- **RECORDED DATA**

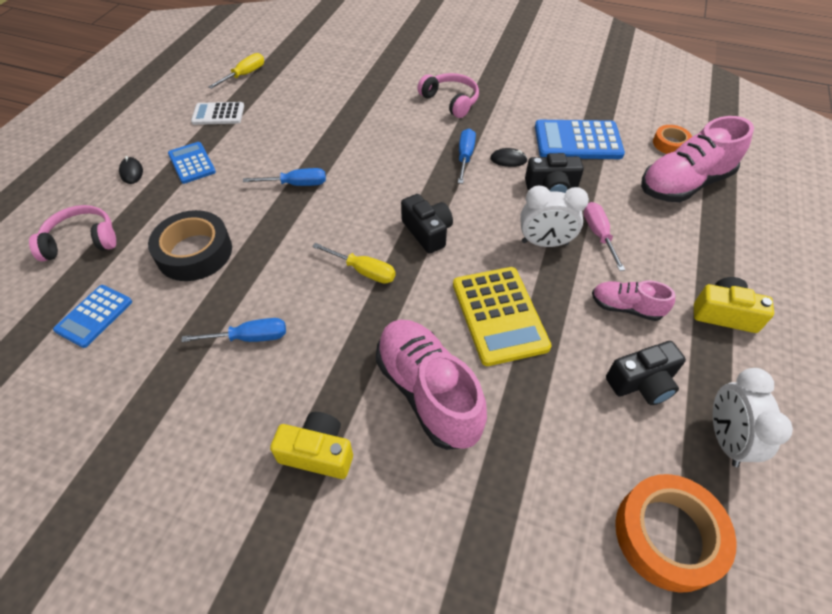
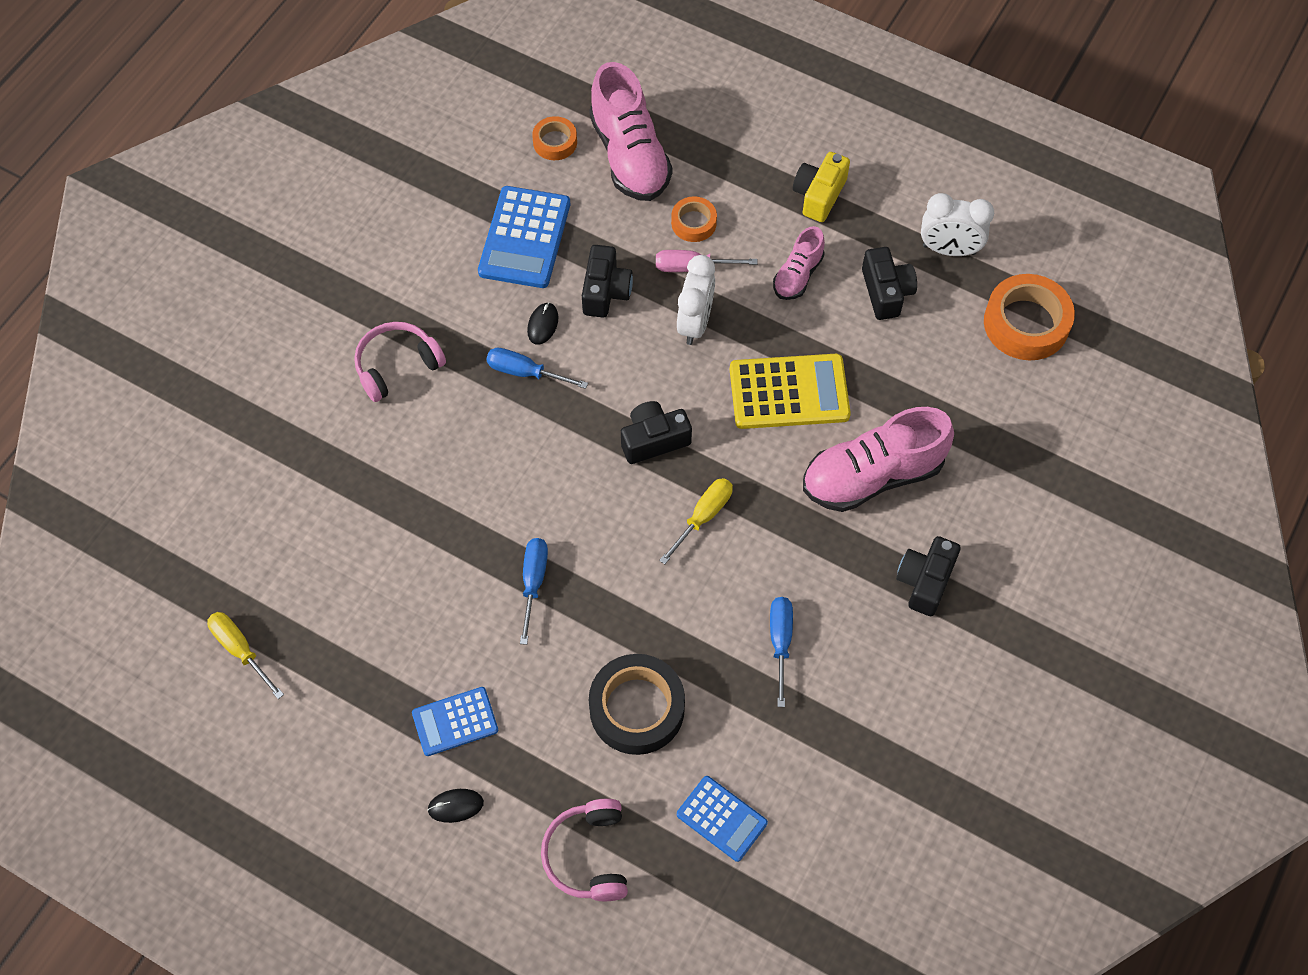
camera: 80 degrees left, 10 degrees up
(218, 114) = (342, 688): white calculator -> none
(318, 452) = (925, 581): yellow camera -> black camera
(642, 230) = (693, 223): none -> orange tape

- **PROBLEM TO SOLVE**
Output the material above exactly as written and drop any images it holds.

- **WRITTEN ANSWER**
camera: 80 degrees left, 10 degrees up
(218, 114) = (342, 688): white calculator -> none
(318, 452) = (925, 581): yellow camera -> black camera
(642, 230) = (693, 223): none -> orange tape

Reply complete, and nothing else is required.